Task to carry out
In the material below, the required lines run from the one containing "(336, 439) = (249, 500): green" through the one containing "(720, 292) = (882, 211): black". Copy those lines exactly, ends included, and nothing else.

════════════════════

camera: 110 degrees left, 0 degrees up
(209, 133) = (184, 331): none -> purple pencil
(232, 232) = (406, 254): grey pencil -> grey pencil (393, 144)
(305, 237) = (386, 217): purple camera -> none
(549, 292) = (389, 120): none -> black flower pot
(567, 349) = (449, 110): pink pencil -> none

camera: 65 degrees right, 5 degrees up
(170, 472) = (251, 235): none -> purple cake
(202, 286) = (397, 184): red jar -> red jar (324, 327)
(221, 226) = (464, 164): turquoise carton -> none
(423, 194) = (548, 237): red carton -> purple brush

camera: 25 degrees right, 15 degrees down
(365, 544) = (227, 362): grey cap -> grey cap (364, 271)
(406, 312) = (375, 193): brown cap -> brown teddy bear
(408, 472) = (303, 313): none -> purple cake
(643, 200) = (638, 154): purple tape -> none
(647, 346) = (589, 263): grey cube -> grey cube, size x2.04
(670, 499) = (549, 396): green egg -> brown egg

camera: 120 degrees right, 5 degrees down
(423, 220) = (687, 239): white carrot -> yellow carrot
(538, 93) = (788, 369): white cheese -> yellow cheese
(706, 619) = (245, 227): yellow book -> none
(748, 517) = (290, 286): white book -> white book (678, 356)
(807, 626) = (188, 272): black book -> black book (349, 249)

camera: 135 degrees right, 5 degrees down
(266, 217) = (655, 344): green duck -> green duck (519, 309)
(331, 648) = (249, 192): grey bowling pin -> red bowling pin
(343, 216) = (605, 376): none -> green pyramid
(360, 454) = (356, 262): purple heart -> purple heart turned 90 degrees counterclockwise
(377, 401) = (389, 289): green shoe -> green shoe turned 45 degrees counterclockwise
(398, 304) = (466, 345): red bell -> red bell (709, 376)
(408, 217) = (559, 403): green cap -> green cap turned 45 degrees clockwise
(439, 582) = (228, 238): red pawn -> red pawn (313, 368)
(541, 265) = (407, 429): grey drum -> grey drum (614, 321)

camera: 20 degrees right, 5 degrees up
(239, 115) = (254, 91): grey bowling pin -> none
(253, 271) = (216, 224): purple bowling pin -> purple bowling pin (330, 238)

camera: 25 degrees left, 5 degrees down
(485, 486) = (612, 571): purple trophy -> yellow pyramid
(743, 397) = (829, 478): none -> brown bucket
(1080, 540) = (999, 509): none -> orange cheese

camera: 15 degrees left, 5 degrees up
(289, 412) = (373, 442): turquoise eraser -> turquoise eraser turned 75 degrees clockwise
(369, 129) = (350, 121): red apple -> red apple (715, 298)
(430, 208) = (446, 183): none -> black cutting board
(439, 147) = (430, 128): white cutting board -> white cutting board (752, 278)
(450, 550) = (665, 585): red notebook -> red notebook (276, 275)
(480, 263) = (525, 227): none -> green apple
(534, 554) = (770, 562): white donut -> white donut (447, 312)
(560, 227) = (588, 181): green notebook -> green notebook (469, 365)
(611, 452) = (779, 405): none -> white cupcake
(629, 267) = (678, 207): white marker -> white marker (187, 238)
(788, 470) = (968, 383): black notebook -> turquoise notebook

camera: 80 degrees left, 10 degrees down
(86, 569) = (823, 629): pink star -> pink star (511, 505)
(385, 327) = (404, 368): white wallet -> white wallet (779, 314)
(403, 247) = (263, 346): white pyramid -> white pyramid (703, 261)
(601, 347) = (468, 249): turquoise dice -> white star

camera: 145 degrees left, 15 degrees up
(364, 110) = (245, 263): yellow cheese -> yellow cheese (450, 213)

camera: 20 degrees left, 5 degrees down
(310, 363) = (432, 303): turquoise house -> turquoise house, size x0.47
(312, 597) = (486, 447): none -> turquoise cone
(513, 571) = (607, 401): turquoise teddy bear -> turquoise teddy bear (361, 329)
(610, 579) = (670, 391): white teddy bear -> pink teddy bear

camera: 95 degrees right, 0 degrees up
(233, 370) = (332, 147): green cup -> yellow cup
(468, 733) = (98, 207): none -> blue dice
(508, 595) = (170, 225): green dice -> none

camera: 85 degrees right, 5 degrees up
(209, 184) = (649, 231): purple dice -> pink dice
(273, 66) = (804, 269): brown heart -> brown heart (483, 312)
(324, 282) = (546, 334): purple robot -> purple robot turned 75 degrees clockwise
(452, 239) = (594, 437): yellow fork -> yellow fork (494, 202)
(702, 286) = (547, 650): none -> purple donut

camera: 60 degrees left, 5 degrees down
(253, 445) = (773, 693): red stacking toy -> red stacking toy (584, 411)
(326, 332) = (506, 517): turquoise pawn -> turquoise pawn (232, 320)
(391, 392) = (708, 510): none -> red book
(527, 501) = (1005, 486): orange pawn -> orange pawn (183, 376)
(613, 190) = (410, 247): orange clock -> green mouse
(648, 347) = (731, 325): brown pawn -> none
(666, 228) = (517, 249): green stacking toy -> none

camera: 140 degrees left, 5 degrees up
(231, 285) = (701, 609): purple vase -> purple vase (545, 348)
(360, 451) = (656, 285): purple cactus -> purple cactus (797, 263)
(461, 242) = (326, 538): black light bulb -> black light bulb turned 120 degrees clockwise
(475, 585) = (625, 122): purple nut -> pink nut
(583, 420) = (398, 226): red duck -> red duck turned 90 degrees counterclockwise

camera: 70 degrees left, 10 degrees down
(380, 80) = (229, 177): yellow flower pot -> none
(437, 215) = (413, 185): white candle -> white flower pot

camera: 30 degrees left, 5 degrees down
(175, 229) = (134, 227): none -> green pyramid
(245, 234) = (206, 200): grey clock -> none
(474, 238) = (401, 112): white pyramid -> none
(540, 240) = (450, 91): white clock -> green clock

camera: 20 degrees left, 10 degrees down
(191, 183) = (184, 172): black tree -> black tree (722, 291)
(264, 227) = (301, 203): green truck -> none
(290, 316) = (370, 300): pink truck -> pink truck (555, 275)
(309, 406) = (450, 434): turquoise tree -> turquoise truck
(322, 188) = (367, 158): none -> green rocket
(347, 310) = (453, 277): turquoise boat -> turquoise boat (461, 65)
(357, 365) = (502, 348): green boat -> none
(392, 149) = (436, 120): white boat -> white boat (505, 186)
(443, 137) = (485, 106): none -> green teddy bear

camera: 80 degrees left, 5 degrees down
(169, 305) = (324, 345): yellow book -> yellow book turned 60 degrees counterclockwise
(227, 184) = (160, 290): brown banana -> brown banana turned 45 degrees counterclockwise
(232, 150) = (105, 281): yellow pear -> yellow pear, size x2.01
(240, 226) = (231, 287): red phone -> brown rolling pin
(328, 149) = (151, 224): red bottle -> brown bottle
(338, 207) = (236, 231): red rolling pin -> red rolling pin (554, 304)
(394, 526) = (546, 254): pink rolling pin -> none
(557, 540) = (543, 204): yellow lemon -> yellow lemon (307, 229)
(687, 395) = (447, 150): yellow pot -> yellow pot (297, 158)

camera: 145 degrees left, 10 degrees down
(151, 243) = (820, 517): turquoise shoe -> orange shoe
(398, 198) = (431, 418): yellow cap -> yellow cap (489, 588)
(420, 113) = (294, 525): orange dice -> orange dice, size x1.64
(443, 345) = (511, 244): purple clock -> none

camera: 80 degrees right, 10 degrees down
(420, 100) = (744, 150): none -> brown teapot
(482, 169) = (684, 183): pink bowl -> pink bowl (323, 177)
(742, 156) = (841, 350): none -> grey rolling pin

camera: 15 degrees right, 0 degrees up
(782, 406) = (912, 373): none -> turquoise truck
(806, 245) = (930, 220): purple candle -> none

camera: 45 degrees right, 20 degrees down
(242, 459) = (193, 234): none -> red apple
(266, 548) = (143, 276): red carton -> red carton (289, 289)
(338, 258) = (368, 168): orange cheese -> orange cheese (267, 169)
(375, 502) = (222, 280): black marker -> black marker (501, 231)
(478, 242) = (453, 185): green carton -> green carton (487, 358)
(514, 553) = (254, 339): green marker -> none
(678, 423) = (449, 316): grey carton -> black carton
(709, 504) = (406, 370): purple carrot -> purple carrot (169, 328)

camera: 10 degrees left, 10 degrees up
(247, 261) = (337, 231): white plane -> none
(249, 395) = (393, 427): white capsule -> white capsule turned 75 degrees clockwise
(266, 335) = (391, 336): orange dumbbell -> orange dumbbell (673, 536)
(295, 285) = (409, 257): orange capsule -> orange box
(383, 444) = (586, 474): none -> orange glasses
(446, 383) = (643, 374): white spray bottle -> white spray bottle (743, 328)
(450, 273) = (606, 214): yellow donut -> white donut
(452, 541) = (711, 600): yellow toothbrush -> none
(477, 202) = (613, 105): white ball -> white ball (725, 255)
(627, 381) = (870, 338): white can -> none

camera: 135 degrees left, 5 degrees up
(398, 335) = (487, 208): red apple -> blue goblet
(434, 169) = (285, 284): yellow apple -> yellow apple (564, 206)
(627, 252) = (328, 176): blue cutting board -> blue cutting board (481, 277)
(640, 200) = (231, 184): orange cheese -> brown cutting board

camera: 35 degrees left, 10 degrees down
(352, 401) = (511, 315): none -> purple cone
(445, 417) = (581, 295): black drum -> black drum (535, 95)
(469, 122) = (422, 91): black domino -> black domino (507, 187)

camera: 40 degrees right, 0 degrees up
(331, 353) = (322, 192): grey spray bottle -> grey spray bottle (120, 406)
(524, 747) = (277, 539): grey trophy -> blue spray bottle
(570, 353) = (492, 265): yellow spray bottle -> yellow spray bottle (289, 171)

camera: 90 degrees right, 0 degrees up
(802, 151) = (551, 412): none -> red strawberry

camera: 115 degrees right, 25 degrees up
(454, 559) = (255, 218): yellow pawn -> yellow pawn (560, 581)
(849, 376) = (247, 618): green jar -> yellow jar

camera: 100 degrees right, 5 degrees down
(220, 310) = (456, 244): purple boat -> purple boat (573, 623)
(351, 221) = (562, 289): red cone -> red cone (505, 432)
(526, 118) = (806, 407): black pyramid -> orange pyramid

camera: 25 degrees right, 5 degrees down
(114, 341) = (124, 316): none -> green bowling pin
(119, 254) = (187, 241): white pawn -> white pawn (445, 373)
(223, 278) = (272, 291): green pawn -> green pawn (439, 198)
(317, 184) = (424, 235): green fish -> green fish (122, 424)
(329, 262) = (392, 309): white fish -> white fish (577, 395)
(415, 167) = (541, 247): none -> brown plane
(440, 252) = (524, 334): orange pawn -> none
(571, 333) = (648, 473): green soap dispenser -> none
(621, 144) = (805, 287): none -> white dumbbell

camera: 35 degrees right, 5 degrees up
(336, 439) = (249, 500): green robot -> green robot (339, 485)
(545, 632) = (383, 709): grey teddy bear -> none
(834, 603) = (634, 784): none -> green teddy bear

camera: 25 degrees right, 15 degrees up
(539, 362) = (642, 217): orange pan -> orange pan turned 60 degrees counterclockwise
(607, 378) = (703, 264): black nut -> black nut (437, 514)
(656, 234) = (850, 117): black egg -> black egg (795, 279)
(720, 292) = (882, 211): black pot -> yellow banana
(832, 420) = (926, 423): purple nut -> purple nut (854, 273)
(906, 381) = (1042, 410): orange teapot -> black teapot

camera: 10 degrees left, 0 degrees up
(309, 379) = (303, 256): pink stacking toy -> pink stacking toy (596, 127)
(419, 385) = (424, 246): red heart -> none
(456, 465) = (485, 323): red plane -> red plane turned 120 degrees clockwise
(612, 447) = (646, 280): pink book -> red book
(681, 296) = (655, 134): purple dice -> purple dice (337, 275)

════════════════════

Completed task
(336, 439) = (249, 500): green robot -> green robot (339, 485)
(545, 632) = (383, 709): grey teddy bear -> none
(834, 603) = (634, 784): none -> green teddy bear

camera: 25 degrees right, 15 degrees up
(539, 362) = (642, 217): orange pan -> orange pan turned 60 degrees counterclockwise
(607, 378) = (703, 264): black nut -> black nut (437, 514)
(656, 234) = (850, 117): black egg -> black egg (795, 279)
(720, 292) = (882, 211): black pot -> yellow banana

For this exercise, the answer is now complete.